TASK DESCRIPTION
In the entries that follow, the lines from the one with "blue ring: 2 -> 0" through the one with "purple rocket: 2 -> 1" are the ones to write out, exactly and with both ends included. Nothing else should appear.

===== MATERIAL SUPPLIED

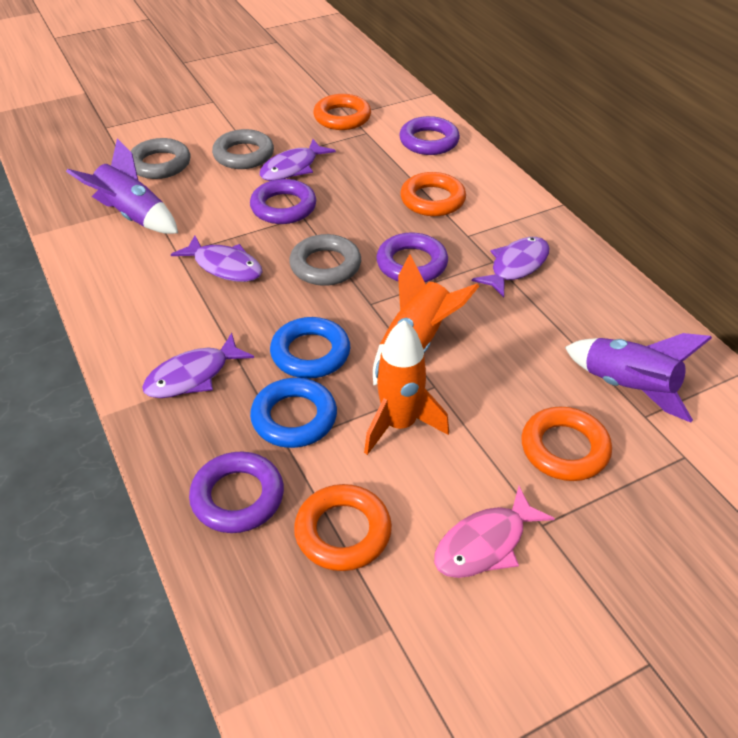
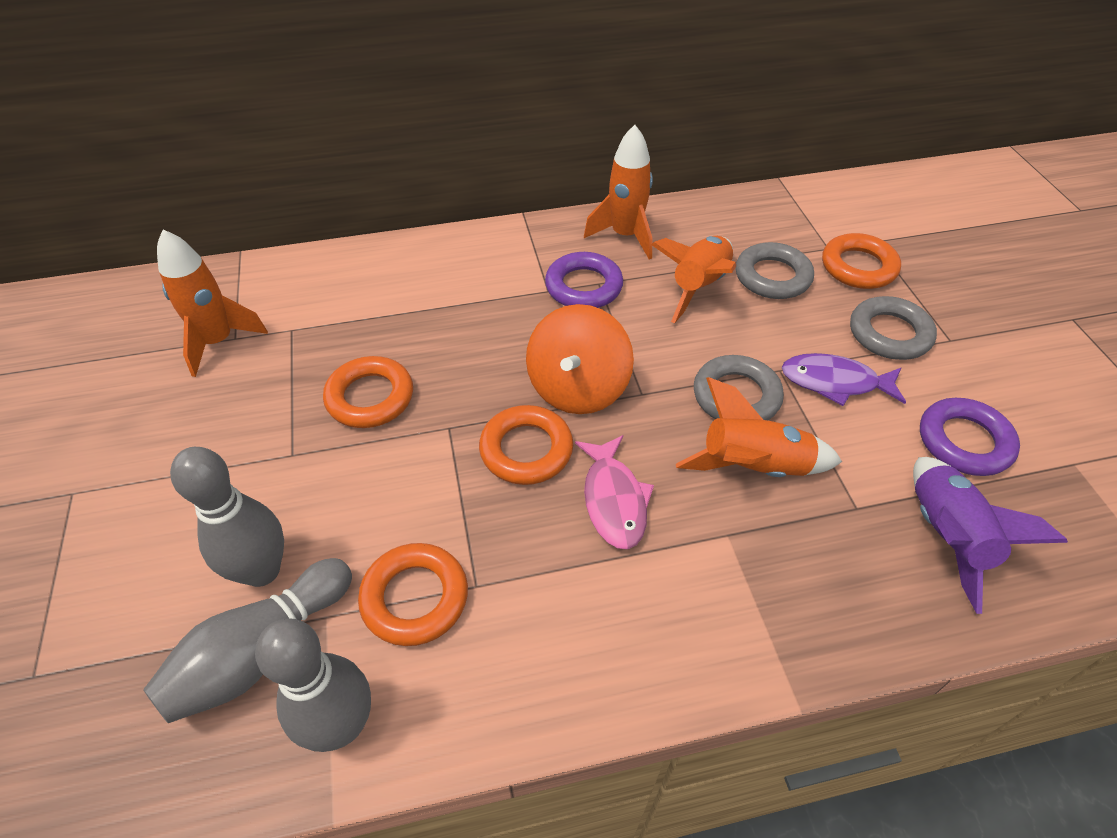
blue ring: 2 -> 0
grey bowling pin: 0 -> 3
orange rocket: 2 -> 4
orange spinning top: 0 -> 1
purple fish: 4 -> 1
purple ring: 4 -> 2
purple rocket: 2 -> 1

==========
===== MATERIAL SUPPLIED

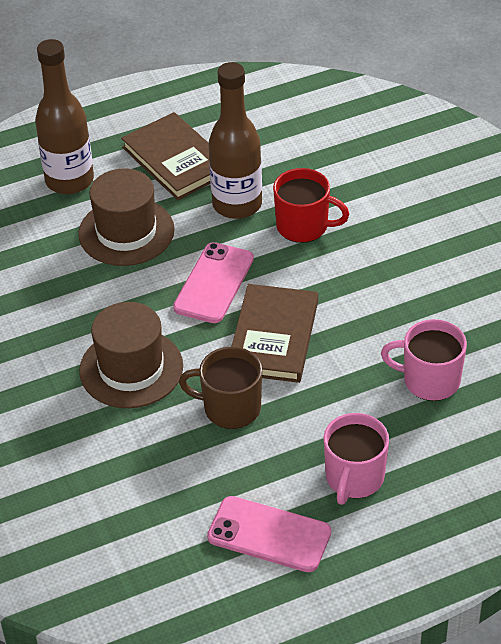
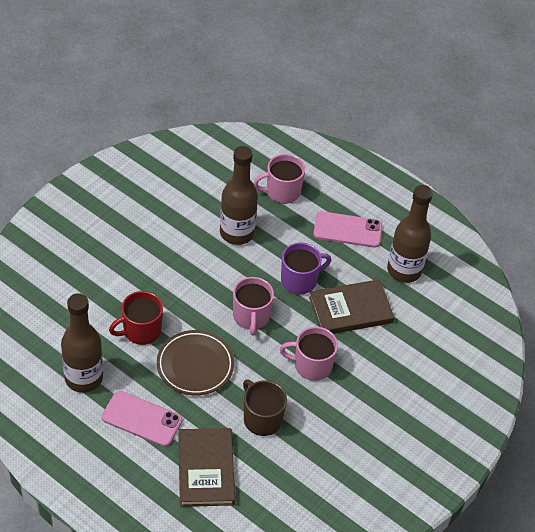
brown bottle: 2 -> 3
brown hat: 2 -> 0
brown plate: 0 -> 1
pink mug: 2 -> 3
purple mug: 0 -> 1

==========

TASK RESULT
blue ring: 2 -> 0
grey bowling pin: 0 -> 3
orange rocket: 2 -> 4
orange spinning top: 0 -> 1
purple fish: 4 -> 1
purple ring: 4 -> 2
purple rocket: 2 -> 1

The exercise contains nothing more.